Dataset entries:
============

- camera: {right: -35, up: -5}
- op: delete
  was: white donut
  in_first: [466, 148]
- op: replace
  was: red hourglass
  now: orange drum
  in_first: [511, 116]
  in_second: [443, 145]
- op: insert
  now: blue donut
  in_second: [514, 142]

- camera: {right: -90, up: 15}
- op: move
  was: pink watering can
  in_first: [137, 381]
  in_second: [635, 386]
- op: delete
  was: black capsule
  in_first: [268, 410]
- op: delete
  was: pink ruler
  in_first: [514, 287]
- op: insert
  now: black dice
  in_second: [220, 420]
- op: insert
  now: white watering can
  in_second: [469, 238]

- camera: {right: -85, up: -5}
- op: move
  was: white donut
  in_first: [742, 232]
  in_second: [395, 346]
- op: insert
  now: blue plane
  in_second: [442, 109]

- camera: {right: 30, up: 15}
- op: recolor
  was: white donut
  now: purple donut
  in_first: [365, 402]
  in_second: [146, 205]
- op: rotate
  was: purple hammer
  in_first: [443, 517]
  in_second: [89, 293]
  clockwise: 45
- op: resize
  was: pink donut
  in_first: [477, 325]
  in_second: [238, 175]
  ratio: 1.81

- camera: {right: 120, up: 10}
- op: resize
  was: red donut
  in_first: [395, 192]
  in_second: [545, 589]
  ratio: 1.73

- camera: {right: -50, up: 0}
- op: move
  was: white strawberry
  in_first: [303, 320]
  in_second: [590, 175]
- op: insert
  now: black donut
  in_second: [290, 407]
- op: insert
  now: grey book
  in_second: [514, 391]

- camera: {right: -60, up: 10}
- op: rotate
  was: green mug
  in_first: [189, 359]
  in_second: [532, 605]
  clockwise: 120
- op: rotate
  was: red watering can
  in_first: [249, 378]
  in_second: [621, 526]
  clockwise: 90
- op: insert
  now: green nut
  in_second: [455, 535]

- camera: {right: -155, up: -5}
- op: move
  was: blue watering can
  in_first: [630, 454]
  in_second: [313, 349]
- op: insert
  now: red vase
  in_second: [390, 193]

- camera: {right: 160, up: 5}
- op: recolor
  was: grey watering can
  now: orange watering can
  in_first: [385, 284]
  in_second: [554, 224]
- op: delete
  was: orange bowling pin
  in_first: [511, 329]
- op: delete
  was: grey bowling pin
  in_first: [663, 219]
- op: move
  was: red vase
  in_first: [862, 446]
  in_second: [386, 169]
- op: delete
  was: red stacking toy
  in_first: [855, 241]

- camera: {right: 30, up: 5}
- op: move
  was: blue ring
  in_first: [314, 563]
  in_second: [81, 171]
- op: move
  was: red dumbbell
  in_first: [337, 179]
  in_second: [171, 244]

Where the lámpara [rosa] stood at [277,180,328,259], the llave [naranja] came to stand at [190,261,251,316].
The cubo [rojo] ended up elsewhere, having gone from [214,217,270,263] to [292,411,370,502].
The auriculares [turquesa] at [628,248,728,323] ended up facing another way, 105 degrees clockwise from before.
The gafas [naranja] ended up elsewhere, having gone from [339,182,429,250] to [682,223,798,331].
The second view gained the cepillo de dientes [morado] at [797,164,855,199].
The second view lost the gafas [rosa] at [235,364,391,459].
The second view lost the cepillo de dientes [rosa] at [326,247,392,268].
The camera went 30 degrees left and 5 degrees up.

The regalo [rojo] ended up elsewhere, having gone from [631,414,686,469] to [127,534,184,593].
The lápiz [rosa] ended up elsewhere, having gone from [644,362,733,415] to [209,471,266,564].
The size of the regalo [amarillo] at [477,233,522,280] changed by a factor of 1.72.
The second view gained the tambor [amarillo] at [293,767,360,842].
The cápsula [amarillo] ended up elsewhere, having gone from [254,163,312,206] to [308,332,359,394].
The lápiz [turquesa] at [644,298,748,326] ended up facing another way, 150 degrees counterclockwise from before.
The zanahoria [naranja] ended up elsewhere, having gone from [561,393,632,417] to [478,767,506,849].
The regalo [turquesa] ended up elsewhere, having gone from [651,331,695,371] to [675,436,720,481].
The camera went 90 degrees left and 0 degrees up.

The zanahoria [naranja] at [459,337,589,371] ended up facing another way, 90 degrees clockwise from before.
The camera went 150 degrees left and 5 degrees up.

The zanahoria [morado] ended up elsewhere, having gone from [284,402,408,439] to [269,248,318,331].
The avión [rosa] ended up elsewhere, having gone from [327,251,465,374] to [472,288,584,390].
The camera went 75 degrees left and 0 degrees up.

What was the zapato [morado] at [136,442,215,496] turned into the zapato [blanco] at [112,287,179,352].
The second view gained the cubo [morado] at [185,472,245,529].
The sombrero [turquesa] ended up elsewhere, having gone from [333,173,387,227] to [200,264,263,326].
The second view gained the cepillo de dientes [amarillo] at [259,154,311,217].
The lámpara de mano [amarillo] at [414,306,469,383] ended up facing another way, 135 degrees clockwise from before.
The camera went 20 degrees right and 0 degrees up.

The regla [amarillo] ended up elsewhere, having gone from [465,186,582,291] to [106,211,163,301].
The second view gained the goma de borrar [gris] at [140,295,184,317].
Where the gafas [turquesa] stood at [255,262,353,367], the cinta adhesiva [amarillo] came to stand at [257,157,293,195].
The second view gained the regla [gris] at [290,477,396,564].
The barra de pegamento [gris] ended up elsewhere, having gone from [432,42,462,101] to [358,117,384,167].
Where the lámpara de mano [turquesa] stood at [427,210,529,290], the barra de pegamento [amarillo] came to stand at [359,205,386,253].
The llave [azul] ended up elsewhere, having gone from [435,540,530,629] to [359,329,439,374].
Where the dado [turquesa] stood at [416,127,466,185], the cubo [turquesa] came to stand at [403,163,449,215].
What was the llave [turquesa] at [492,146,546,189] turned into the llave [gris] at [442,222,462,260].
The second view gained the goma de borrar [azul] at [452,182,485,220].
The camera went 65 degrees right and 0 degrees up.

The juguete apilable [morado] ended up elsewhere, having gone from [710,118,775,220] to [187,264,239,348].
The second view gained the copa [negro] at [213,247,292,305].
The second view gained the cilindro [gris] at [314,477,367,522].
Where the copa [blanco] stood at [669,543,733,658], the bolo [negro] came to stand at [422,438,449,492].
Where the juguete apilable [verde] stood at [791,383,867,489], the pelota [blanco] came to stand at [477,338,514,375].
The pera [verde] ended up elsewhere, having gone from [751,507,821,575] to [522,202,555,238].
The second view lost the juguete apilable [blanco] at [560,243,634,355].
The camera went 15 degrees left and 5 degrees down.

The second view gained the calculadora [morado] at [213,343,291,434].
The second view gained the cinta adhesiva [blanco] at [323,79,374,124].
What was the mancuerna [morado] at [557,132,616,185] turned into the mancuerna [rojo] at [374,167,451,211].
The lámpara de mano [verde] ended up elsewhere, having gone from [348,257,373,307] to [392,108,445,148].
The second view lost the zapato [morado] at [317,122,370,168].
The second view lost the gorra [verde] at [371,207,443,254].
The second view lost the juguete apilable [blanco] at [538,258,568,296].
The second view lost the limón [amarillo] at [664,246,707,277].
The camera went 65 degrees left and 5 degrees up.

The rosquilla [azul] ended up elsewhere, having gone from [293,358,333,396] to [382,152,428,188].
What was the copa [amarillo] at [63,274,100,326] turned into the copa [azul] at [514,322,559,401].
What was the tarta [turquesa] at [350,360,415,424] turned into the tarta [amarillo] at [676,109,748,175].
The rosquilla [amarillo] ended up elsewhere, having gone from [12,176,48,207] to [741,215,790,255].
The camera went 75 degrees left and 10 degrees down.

============

▸ Task brief: Could you output each line above exactly as it was given?

▸ Result below:
- camera: {right: -35, up: -5}
- op: delete
  was: white donut
  in_first: [466, 148]
- op: replace
  was: red hourglass
  now: orange drum
  in_first: [511, 116]
  in_second: [443, 145]
- op: insert
  now: blue donut
  in_second: [514, 142]

- camera: {right: -90, up: 15}
- op: move
  was: pink watering can
  in_first: [137, 381]
  in_second: [635, 386]
- op: delete
  was: black capsule
  in_first: [268, 410]
- op: delete
  was: pink ruler
  in_first: [514, 287]
- op: insert
  now: black dice
  in_second: [220, 420]
- op: insert
  now: white watering can
  in_second: [469, 238]

- camera: {right: -85, up: -5}
- op: move
  was: white donut
  in_first: [742, 232]
  in_second: [395, 346]
- op: insert
  now: blue plane
  in_second: [442, 109]

- camera: {right: 30, up: 15}
- op: recolor
  was: white donut
  now: purple donut
  in_first: [365, 402]
  in_second: [146, 205]
- op: rotate
  was: purple hammer
  in_first: [443, 517]
  in_second: [89, 293]
  clockwise: 45
- op: resize
  was: pink donut
  in_first: [477, 325]
  in_second: [238, 175]
  ratio: 1.81

- camera: {right: 120, up: 10}
- op: resize
  was: red donut
  in_first: [395, 192]
  in_second: [545, 589]
  ratio: 1.73

- camera: {right: -50, up: 0}
- op: move
  was: white strawberry
  in_first: [303, 320]
  in_second: [590, 175]
- op: insert
  now: black donut
  in_second: [290, 407]
- op: insert
  now: grey book
  in_second: [514, 391]

- camera: {right: -60, up: 10}
- op: rotate
  was: green mug
  in_first: [189, 359]
  in_second: [532, 605]
  clockwise: 120
- op: rotate
  was: red watering can
  in_first: [249, 378]
  in_second: [621, 526]
  clockwise: 90
- op: insert
  now: green nut
  in_second: [455, 535]

- camera: {right: -155, up: -5}
- op: move
  was: blue watering can
  in_first: [630, 454]
  in_second: [313, 349]
- op: insert
  now: red vase
  in_second: [390, 193]

- camera: {right: 160, up: 5}
- op: recolor
  was: grey watering can
  now: orange watering can
  in_first: [385, 284]
  in_second: [554, 224]
- op: delete
  was: orange bowling pin
  in_first: [511, 329]
- op: delete
  was: grey bowling pin
  in_first: [663, 219]
- op: move
  was: red vase
  in_first: [862, 446]
  in_second: [386, 169]
- op: delete
  was: red stacking toy
  in_first: [855, 241]

- camera: {right: 30, up: 5}
- op: move
  was: blue ring
  in_first: [314, 563]
  in_second: [81, 171]
- op: move
  was: red dumbbell
  in_first: [337, 179]
  in_second: [171, 244]

Where the lámpara [rosa] stood at [277,180,328,259], the llave [naranja] came to stand at [190,261,251,316].
The cubo [rojo] ended up elsewhere, having gone from [214,217,270,263] to [292,411,370,502].
The auriculares [turquesa] at [628,248,728,323] ended up facing another way, 105 degrees clockwise from before.
The gafas [naranja] ended up elsewhere, having gone from [339,182,429,250] to [682,223,798,331].
The second view gained the cepillo de dientes [morado] at [797,164,855,199].
The second view lost the gafas [rosa] at [235,364,391,459].
The second view lost the cepillo de dientes [rosa] at [326,247,392,268].
The camera went 30 degrees left and 5 degrees up.

The regalo [rojo] ended up elsewhere, having gone from [631,414,686,469] to [127,534,184,593].
The lápiz [rosa] ended up elsewhere, having gone from [644,362,733,415] to [209,471,266,564].
The size of the regalo [amarillo] at [477,233,522,280] changed by a factor of 1.72.
The second view gained the tambor [amarillo] at [293,767,360,842].
The cápsula [amarillo] ended up elsewhere, having gone from [254,163,312,206] to [308,332,359,394].
The lápiz [turquesa] at [644,298,748,326] ended up facing another way, 150 degrees counterclockwise from before.
The zanahoria [naranja] ended up elsewhere, having gone from [561,393,632,417] to [478,767,506,849].
The regalo [turquesa] ended up elsewhere, having gone from [651,331,695,371] to [675,436,720,481].
The camera went 90 degrees left and 0 degrees up.

The zanahoria [naranja] at [459,337,589,371] ended up facing another way, 90 degrees clockwise from before.
The camera went 150 degrees left and 5 degrees up.

The zanahoria [morado] ended up elsewhere, having gone from [284,402,408,439] to [269,248,318,331].
The avión [rosa] ended up elsewhere, having gone from [327,251,465,374] to [472,288,584,390].
The camera went 75 degrees left and 0 degrees up.

What was the zapato [morado] at [136,442,215,496] turned into the zapato [blanco] at [112,287,179,352].
The second view gained the cubo [morado] at [185,472,245,529].
The sombrero [turquesa] ended up elsewhere, having gone from [333,173,387,227] to [200,264,263,326].
The second view gained the cepillo de dientes [amarillo] at [259,154,311,217].
The lámpara de mano [amarillo] at [414,306,469,383] ended up facing another way, 135 degrees clockwise from before.
The camera went 20 degrees right and 0 degrees up.

The regla [amarillo] ended up elsewhere, having gone from [465,186,582,291] to [106,211,163,301].
The second view gained the goma de borrar [gris] at [140,295,184,317].
Where the gafas [turquesa] stood at [255,262,353,367], the cinta adhesiva [amarillo] came to stand at [257,157,293,195].
The second view gained the regla [gris] at [290,477,396,564].
The barra de pegamento [gris] ended up elsewhere, having gone from [432,42,462,101] to [358,117,384,167].
Where the lámpara de mano [turquesa] stood at [427,210,529,290], the barra de pegamento [amarillo] came to stand at [359,205,386,253].
The llave [azul] ended up elsewhere, having gone from [435,540,530,629] to [359,329,439,374].
Where the dado [turquesa] stood at [416,127,466,185], the cubo [turquesa] came to stand at [403,163,449,215].
What was the llave [turquesa] at [492,146,546,189] turned into the llave [gris] at [442,222,462,260].
The second view gained the goma de borrar [azul] at [452,182,485,220].
The camera went 65 degrees right and 0 degrees up.

The juguete apilable [morado] ended up elsewhere, having gone from [710,118,775,220] to [187,264,239,348].
The second view gained the copa [negro] at [213,247,292,305].
The second view gained the cilindro [gris] at [314,477,367,522].
Where the copa [blanco] stood at [669,543,733,658], the bolo [negro] came to stand at [422,438,449,492].
Where the juguete apilable [verde] stood at [791,383,867,489], the pelota [blanco] came to stand at [477,338,514,375].
The pera [verde] ended up elsewhere, having gone from [751,507,821,575] to [522,202,555,238].
The second view lost the juguete apilable [blanco] at [560,243,634,355].
The camera went 15 degrees left and 5 degrees down.

The second view gained the calculadora [morado] at [213,343,291,434].
The second view gained the cinta adhesiva [blanco] at [323,79,374,124].
What was the mancuerna [morado] at [557,132,616,185] turned into the mancuerna [rojo] at [374,167,451,211].
The lámpara de mano [verde] ended up elsewhere, having gone from [348,257,373,307] to [392,108,445,148].
The second view lost the zapato [morado] at [317,122,370,168].
The second view lost the gorra [verde] at [371,207,443,254].
The second view lost the juguete apilable [blanco] at [538,258,568,296].
The second view lost the limón [amarillo] at [664,246,707,277].
The camera went 65 degrees left and 5 degrees up.

The rosquilla [azul] ended up elsewhere, having gone from [293,358,333,396] to [382,152,428,188].
What was the copa [amarillo] at [63,274,100,326] turned into the copa [azul] at [514,322,559,401].
What was the tarta [turquesa] at [350,360,415,424] turned into the tarta [amarillo] at [676,109,748,175].
The rosquilla [amarillo] ended up elsewhere, having gone from [12,176,48,207] to [741,215,790,255].
The camera went 75 degrees left and 10 degrees down.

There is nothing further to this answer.